What is expected: What you return should be the full listing, word for word, without a single image.
━━━━━ Exercise data
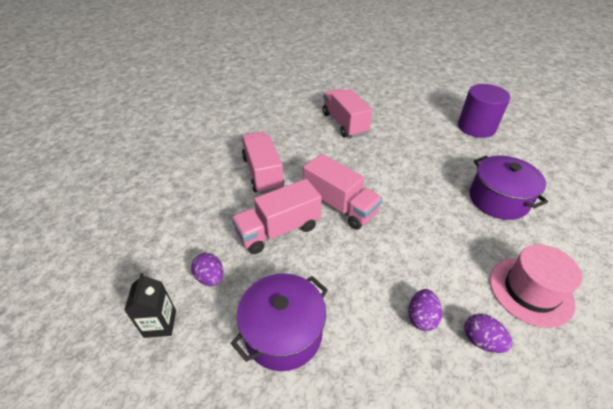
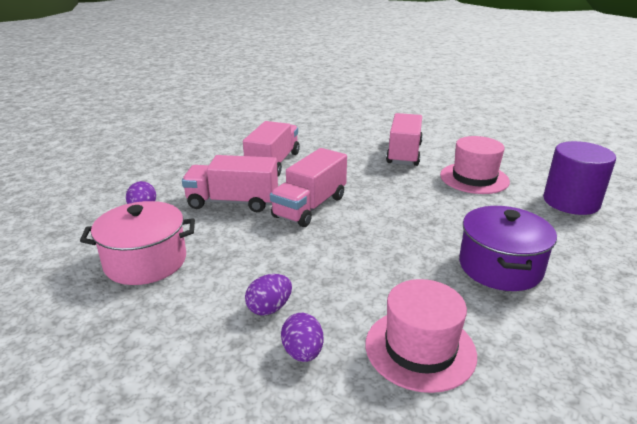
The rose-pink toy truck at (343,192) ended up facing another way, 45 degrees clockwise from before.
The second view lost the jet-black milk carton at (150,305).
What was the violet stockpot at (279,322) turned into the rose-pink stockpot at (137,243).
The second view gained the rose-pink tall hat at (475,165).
━━━━━━━━━━
Solved problem:
The rose-pink toy truck at (343,192) ended up facing another way, 45 degrees clockwise from before.
The second view lost the jet-black milk carton at (150,305).
What was the violet stockpot at (279,322) turned into the rose-pink stockpot at (137,243).
The second view gained the rose-pink tall hat at (475,165).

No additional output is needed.